- _PROBLEM TO SOLVE_:
Return each line of the rows below that contains the word "should". Matching is case-sensitive.

----------------

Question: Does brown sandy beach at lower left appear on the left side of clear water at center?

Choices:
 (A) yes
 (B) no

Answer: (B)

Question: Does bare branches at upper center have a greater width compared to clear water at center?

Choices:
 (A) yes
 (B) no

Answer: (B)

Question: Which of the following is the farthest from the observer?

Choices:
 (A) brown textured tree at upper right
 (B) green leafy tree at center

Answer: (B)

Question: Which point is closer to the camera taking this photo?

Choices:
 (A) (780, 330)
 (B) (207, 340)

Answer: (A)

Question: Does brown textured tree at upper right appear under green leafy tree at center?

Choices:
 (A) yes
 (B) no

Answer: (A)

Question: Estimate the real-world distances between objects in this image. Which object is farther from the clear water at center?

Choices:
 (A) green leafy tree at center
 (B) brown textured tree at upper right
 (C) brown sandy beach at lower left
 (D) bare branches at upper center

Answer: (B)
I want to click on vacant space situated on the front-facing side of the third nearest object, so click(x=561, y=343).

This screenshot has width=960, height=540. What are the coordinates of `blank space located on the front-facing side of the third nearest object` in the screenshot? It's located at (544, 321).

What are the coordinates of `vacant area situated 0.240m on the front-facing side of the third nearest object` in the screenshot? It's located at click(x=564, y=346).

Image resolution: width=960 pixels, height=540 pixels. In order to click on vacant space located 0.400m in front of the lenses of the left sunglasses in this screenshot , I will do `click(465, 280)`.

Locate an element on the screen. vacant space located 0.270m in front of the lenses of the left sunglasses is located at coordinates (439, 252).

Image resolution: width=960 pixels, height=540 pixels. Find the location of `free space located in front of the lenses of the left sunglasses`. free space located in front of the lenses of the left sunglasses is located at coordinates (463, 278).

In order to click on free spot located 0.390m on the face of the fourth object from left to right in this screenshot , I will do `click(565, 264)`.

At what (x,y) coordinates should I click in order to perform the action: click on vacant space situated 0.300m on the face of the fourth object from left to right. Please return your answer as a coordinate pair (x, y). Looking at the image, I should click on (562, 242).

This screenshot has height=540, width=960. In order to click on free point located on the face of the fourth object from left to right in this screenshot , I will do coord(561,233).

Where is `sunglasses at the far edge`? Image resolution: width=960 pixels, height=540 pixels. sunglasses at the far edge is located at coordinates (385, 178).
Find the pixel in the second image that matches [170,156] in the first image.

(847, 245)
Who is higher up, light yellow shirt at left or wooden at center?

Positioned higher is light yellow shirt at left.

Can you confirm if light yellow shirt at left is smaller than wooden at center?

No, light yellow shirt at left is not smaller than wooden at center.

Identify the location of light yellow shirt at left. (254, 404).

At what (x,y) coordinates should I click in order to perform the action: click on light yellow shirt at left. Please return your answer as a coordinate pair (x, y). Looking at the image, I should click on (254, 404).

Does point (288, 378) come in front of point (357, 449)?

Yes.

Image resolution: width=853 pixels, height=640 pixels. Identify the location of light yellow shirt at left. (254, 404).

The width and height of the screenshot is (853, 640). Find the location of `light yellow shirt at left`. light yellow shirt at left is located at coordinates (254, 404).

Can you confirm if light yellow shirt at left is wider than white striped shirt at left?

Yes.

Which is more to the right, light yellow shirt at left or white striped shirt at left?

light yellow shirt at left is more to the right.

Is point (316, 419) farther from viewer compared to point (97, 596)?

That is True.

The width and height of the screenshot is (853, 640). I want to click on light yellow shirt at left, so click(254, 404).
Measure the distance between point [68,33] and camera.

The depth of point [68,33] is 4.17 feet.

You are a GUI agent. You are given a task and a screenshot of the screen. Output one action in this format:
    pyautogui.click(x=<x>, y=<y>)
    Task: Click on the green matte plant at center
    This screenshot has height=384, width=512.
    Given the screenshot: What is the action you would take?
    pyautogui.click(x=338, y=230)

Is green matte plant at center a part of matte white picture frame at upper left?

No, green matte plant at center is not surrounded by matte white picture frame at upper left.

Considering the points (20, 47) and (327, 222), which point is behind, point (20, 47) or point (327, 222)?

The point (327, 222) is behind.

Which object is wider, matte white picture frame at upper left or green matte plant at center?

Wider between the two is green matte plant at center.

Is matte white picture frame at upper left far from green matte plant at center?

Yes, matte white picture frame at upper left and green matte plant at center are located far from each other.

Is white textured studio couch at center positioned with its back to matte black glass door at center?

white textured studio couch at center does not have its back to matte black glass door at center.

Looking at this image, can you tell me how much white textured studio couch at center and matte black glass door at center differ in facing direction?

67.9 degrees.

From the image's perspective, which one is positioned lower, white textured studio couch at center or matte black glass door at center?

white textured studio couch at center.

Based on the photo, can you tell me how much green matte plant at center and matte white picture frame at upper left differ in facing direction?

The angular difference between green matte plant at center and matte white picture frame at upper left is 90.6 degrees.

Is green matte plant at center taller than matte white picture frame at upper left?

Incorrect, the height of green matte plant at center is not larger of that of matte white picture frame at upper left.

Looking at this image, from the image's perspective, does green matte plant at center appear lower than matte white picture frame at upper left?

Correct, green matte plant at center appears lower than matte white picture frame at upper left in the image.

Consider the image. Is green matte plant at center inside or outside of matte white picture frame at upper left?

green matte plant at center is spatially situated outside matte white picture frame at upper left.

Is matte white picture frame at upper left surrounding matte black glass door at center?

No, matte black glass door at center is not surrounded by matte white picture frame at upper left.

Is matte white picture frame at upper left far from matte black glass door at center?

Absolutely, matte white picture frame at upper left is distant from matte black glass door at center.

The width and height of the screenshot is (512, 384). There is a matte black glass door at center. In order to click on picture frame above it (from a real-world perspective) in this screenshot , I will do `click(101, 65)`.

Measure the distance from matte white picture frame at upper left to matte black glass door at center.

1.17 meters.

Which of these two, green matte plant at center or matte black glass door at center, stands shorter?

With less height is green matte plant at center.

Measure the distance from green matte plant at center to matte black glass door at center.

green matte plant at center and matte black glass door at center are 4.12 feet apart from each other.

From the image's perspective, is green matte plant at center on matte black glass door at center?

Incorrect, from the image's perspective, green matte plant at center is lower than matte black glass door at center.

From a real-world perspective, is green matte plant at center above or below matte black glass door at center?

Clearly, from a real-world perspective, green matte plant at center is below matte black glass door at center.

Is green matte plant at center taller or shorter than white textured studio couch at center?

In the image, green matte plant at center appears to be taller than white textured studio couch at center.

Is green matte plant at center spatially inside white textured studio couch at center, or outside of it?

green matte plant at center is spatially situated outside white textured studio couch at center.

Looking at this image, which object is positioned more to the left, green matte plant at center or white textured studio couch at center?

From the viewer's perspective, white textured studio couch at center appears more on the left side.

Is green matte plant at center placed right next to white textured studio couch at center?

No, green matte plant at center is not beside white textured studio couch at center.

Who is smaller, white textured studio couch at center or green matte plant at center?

----------------

- _SOLUTION FOR THIS EXERCISE_:
At what (x,y) coordinates should I click in order to perform the action: click on vacant space situated 0.300m on the face of the fourth object from left to right. Please return your answer as a coordinate pair (x, y). Looking at the image, I should click on (562, 242).
At what (x,y) coordinates should I click in order to perform the action: click on light yellow shirt at left. Please return your answer as a coordinate pair (x, y). Looking at the image, I should click on (254, 404).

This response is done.